## Extracted entries
[Start of Attachment]
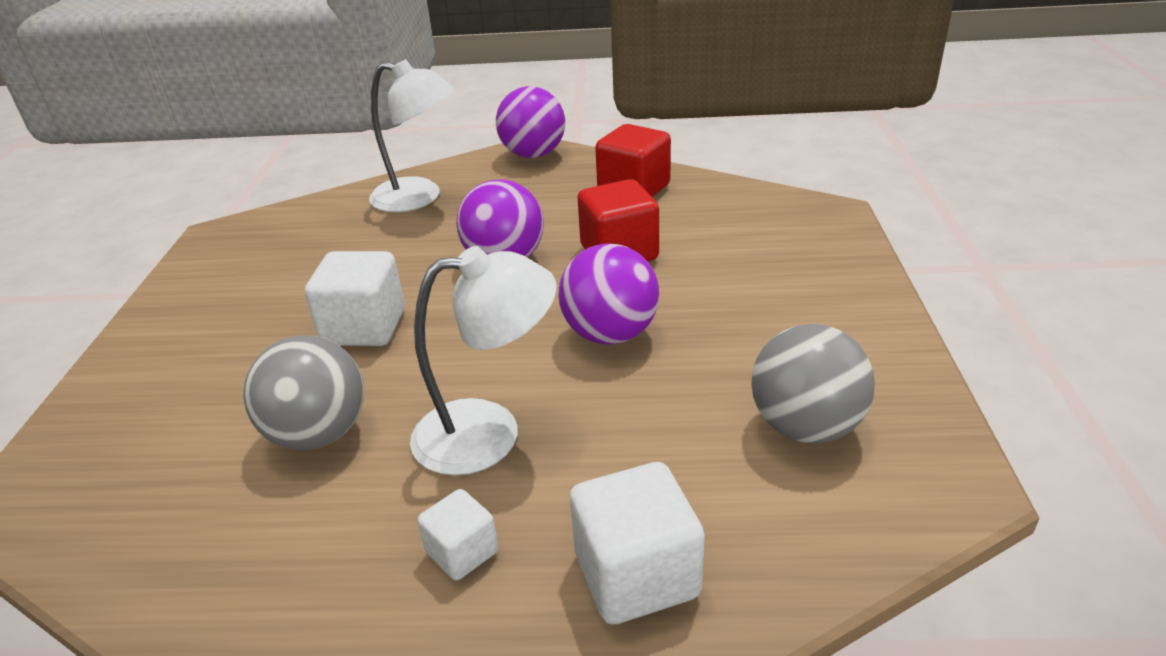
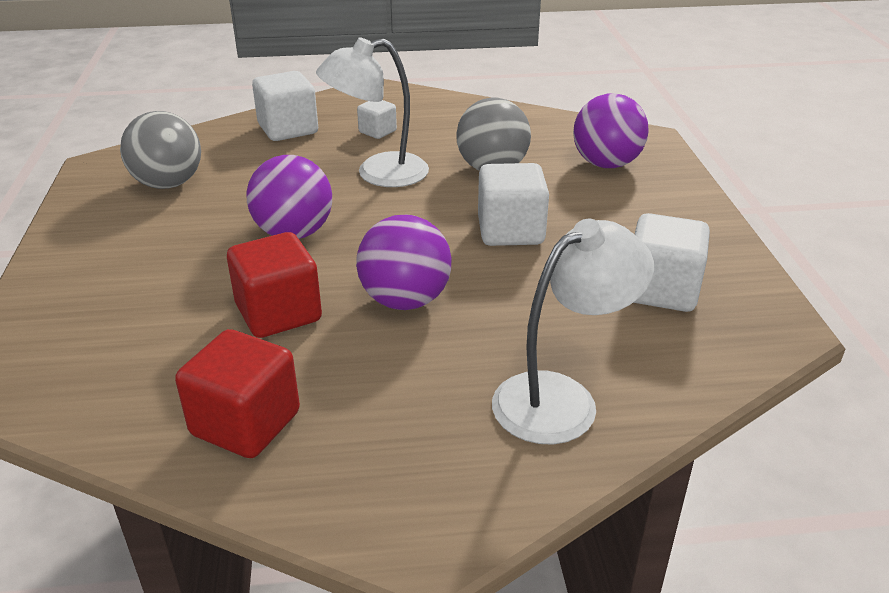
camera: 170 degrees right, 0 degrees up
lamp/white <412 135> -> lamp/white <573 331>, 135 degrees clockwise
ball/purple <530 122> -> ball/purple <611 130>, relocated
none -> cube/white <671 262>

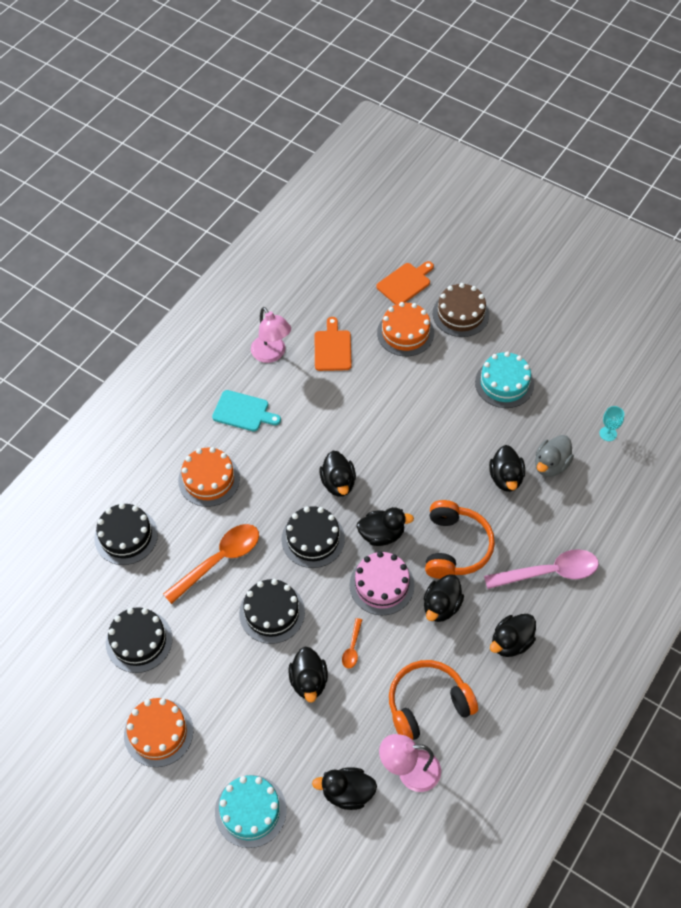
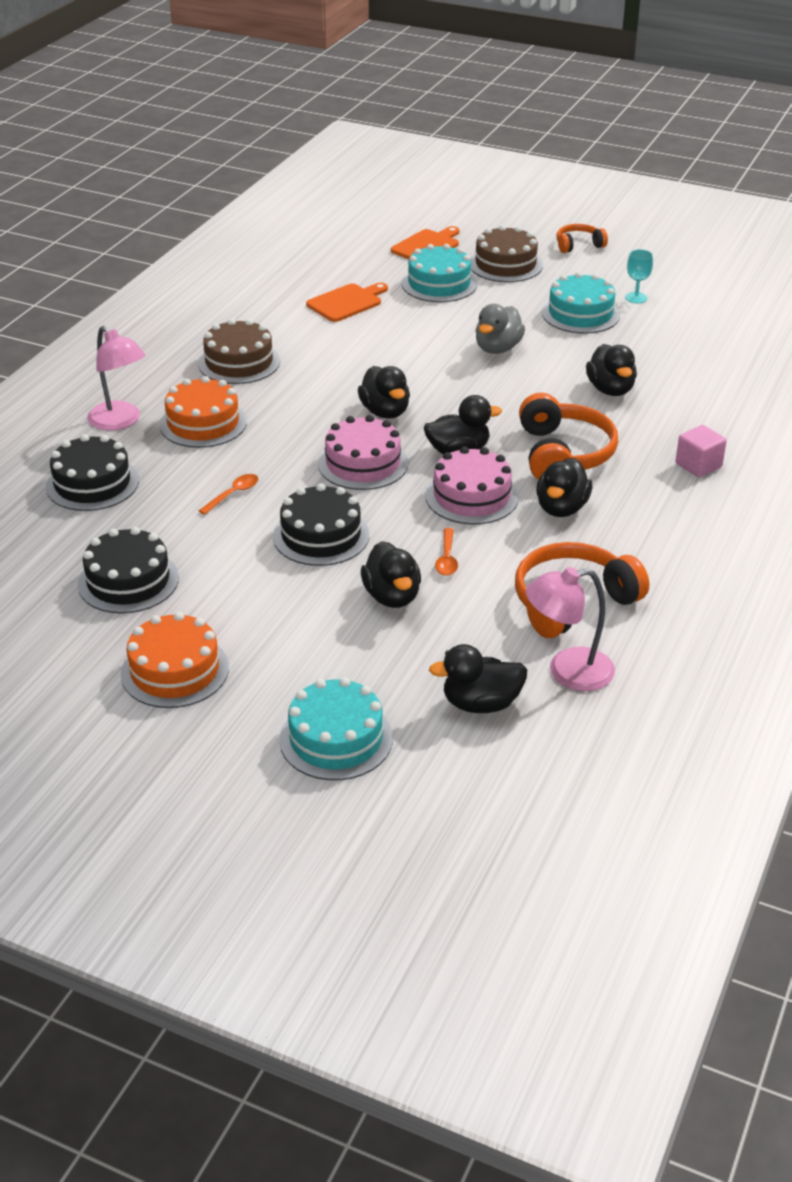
camera: 10 degrees left, 20 degrees down
spoon/orange <211 564> -> spoon/orange <228 494>, x0.46
cutting board/turquoise <246 411> -> cake/brown <239 351>
lamp/pink <271 335> -> lamp/pink <116 378>, relocated
cake/black <313 537> -> cake/pink <363 452>
cutting board/orange <333 344> -> cutting board/orange <347 302>, 60 degrees clockwise
cake/orange <405 329> -> cake/turquoise <439 273>
spoon/pink <541 569> -> cube/pink <701 451>
duck/black <513 635> -> none
duck/grey <554 456> -> duck/grey <500 329>, relocated
goblet/turquoise <611 423> -> goblet/turquoise <639 276>, relocated
none -> headphones/orange <582 238>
[End of Attachment]
Each line from the first line of the entries through the line containing "ball/purple <530 122>" should be duplicated word for word, and nothing more; the pictures stay out.

## Answer space
camera: 170 degrees right, 0 degrees up
lamp/white <412 135> -> lamp/white <573 331>, 135 degrees clockwise
ball/purple <530 122> -> ball/purple <611 130>, relocated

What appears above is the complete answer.